§ What needs to be done: Reproduce all of the material below with "road class" replaced by "road category" everywhere it occurs, leaving everything else unchanged and leaving out the pictures.

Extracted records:
────────

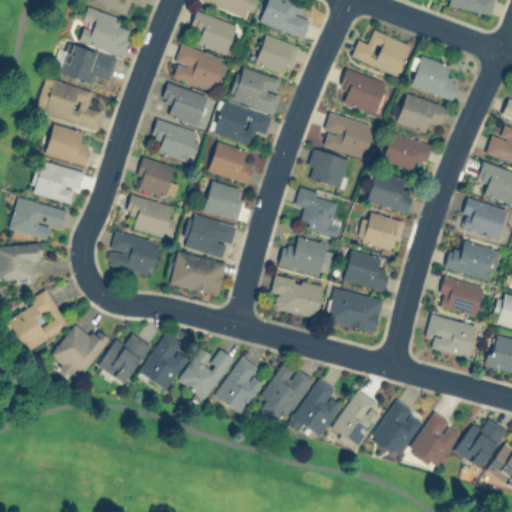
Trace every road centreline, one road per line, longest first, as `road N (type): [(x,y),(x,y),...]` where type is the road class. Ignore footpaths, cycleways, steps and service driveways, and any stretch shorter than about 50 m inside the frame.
road 1 (residential): [(390,363),(442,185),(511,19)]
road 2 (residential): [(343,0),(268,198),(239,322)]
road 3 (residential): [(168,0),(78,242),(89,277),(116,300)]
road 4 (residential): [(116,300),(166,305),(390,363)]
road 5 (residential): [(368,0),(511,53)]
road 6 (residential): [(390,363),(511,396)]
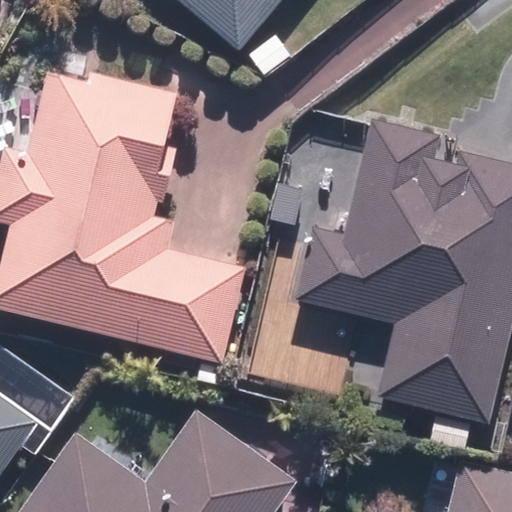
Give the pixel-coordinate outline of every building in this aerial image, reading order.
[(164,0),(229,53),(273,0),(164,0)] [(0,316),(212,362),(233,265),(154,248),(173,157),(155,154),(167,97),(37,69),(19,157),(0,153),(0,316)] [(473,457),(511,289),(511,161),(327,119),(297,249),(283,308),(385,331),(367,412),(424,425),(420,445),(473,457)] [(0,501),(74,405),(0,348),(0,501)] [(15,511),(264,511),(289,478),(193,409),(136,487),(68,438),(15,511)] [(511,511),(511,490),(449,477),(441,511),(511,511)]
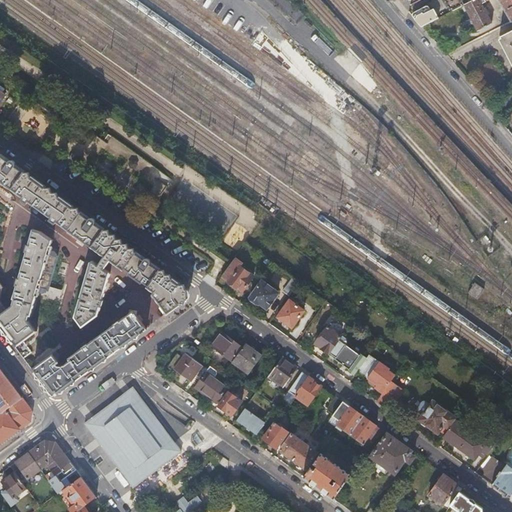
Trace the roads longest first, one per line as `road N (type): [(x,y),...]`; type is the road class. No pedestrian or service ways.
road 1 (residential): [(511,511),(216,295)]
road 2 (residential): [(216,295),(0,141)]
road 3 (residential): [(127,362),(329,511)]
road 4 (residential): [(511,150),(379,0)]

────────

§ Exercise solution:
Trace every road centreline, one road per line, longest first, as `road N (type): [(x,y),(x,y),...]` where type is the road category. Ignore footpaths, cycleways, steps and service driveways, and any stretch shorter than about 50 m inside the frame.
road 1 (residential): [(390,363),(442,185),(511,19)]
road 2 (residential): [(343,0),(268,198),(239,322)]
road 3 (residential): [(168,0),(78,242),(89,277),(116,300)]
road 4 (residential): [(116,300),(166,305),(390,363)]
road 5 (residential): [(368,0),(511,53)]
road 6 (residential): [(390,363),(511,396)]
Give the pixel-coordinate outline of every building in this aerial image, reading order.
[(164,0),(229,53),(273,0),(164,0)] [(0,316),(212,362),(233,265),(154,248),(173,157),(155,154),(167,97),(37,69),(19,157),(0,153),(0,316)] [(473,457),(511,289),(511,161),(327,119),(297,249),(283,308),(385,331),(367,412),(424,425),(420,445),(473,457)] [(0,501),(74,405),(0,348),(0,501)] [(15,511),(264,511),(289,478),(193,409),(136,487),(68,438),(15,511)] [(511,511),(511,490),(449,477),(441,511),(511,511)]
Trace the roads longest first, one per line as `road N (type): [(x,y),...]`; type is the road category. No pedestrian or service ways.
road 1 (residential): [(511,511),(216,295)]
road 2 (residential): [(216,295),(0,141)]
road 3 (residential): [(127,362),(329,511)]
road 4 (residential): [(511,150),(379,0)]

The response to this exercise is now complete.